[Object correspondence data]
----

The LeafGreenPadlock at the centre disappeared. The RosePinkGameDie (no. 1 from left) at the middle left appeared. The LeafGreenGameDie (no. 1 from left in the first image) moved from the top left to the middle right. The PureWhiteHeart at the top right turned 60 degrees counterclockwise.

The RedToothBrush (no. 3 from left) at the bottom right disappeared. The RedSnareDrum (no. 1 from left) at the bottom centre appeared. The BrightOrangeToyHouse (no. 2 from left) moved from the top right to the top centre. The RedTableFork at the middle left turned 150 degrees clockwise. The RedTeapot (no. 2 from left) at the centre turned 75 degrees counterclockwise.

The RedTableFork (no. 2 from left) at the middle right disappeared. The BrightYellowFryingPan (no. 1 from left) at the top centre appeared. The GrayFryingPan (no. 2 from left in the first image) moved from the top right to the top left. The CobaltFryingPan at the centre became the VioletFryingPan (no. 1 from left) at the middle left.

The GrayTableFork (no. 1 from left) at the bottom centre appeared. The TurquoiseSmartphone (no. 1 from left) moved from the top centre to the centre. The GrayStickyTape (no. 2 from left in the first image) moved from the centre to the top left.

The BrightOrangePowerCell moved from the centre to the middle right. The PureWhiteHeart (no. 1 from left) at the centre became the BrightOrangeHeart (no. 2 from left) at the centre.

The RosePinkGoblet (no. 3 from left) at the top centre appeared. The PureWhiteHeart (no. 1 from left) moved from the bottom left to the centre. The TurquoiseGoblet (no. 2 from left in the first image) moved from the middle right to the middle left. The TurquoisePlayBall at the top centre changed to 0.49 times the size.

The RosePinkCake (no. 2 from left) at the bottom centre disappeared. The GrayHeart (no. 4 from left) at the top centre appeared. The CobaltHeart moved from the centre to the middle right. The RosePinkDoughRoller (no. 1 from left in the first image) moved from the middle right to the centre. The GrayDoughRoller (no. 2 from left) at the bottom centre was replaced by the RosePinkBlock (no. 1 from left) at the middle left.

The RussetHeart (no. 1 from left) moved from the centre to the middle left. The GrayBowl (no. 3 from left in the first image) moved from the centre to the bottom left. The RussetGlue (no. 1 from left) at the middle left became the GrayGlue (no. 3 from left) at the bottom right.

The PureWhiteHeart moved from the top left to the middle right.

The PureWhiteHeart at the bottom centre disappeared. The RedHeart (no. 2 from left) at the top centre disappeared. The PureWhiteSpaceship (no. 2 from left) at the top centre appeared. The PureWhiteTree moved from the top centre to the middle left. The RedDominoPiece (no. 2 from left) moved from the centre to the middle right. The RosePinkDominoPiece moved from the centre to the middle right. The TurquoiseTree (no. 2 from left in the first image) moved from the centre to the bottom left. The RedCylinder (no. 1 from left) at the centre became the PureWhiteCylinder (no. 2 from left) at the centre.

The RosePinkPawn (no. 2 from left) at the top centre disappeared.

----

| Prompt |
Show the lines of the records above that mention "degrees".

| Task response |
The LeafGreenPadlock at the centre disappeared. The RosePinkGameDie (no. 1 from left) at the middle left appeared. The LeafGreenGameDie (no. 1 from left in the first image) moved from the top left to the middle right. The PureWhiteHeart at the top right turned 60 degrees counterclockwise.
The RedToothBrush (no. 3 from left) at the bottom right disappeared. The RedSnareDrum (no. 1 from left) at the bottom centre appeared. The BrightOrangeToyHouse (no. 2 from left) moved from the top right to the top centre. The RedTableFork at the middle left turned 150 degrees clockwise. The RedTeapot (no. 2 from left) at the centre turned 75 degrees counterclockwise.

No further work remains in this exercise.